Itemized modification records
·····

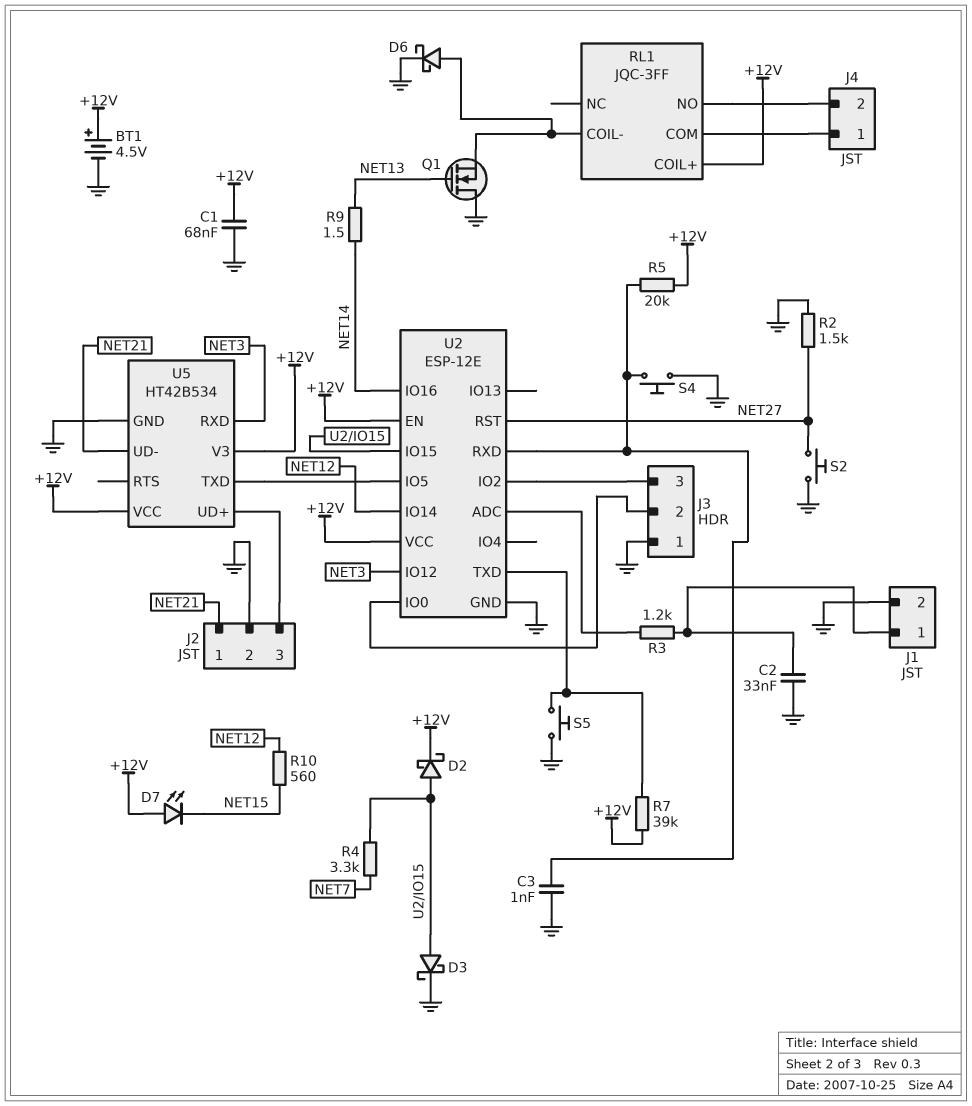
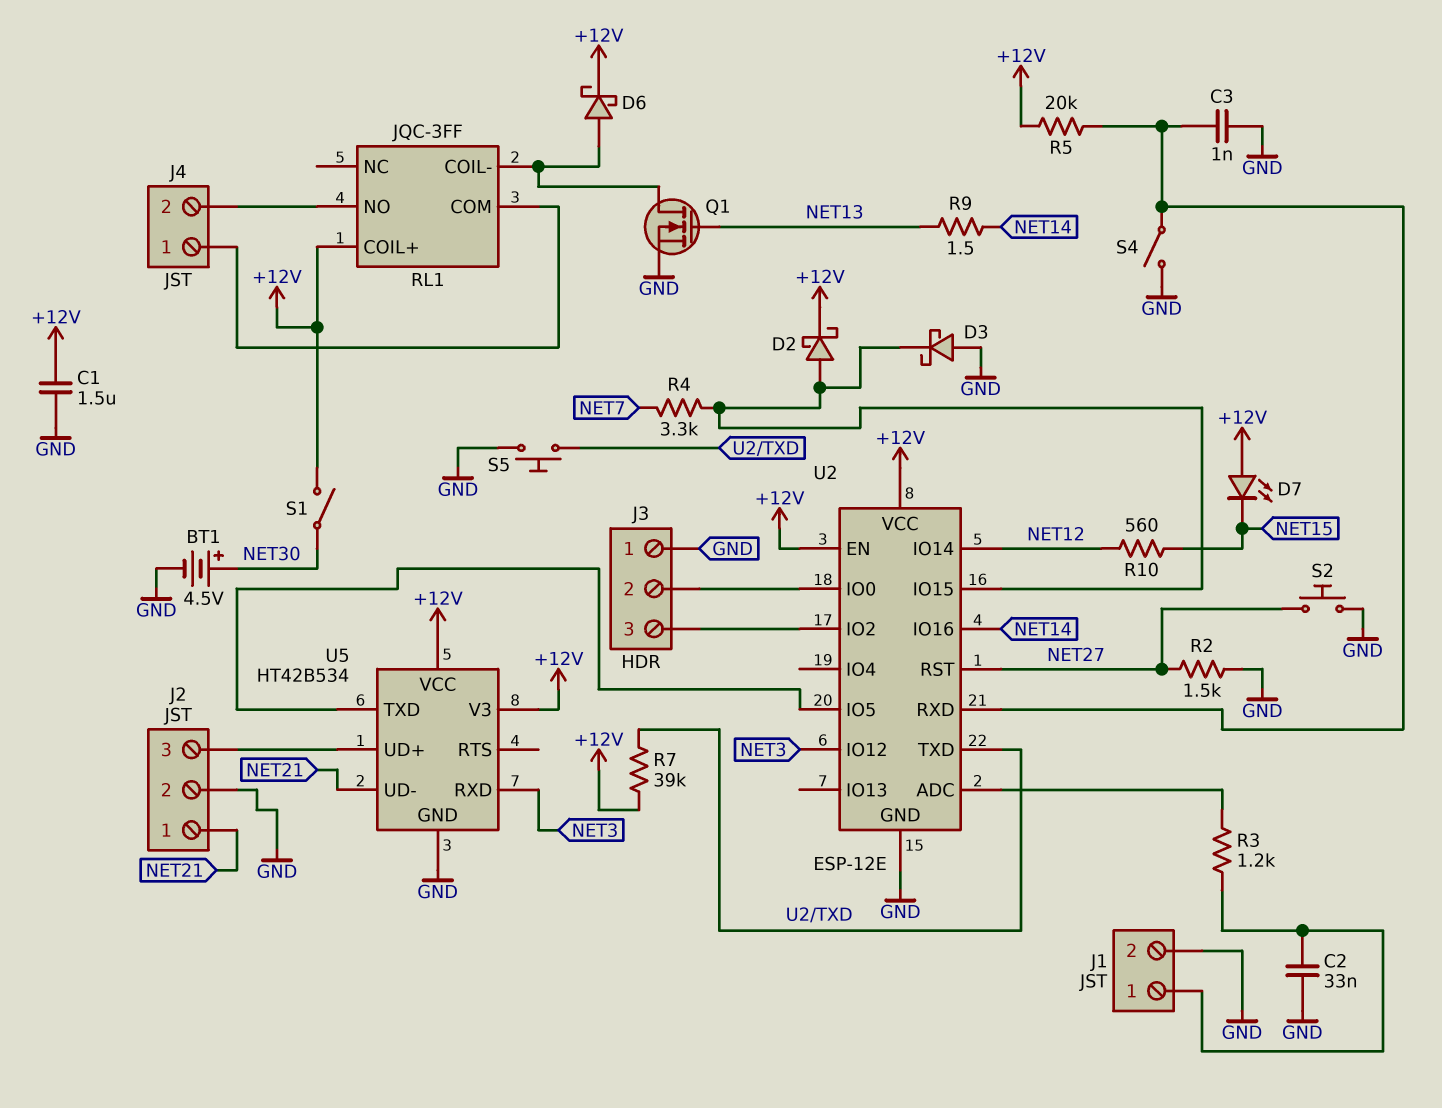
BT1: 4.5V (plus +12V, minus GND) -> 4.5V (plus NET30, minus GND)
C1: 68nF (+12V, GND) -> 1.5uF (+12V, GND)
D3: schottky (A U2/IO15, K GND) -> schottky (A GND, K U2/IO15)
D6: schottky (A RL1/COIL-, K GND) -> schottky (A RL1/COIL-, K +12V)
Q1: NMOS (G NET13, D GND, S RL1/COIL-) -> NMOS (G NET13, D RL1/COIL-, S GND)
S1: none -> switch (+12V, NET30)
S4: button (GND, U2/RXD) -> switch (GND, U2/RXD)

·····

▸ EXERCISE GOAL: In the records above, find the lines holding "switch". Copy each one.

▸ TASK RESPONSE:
S1: none -> switch (+12V, NET30)
S4: button (GND, U2/RXD) -> switch (GND, U2/RXD)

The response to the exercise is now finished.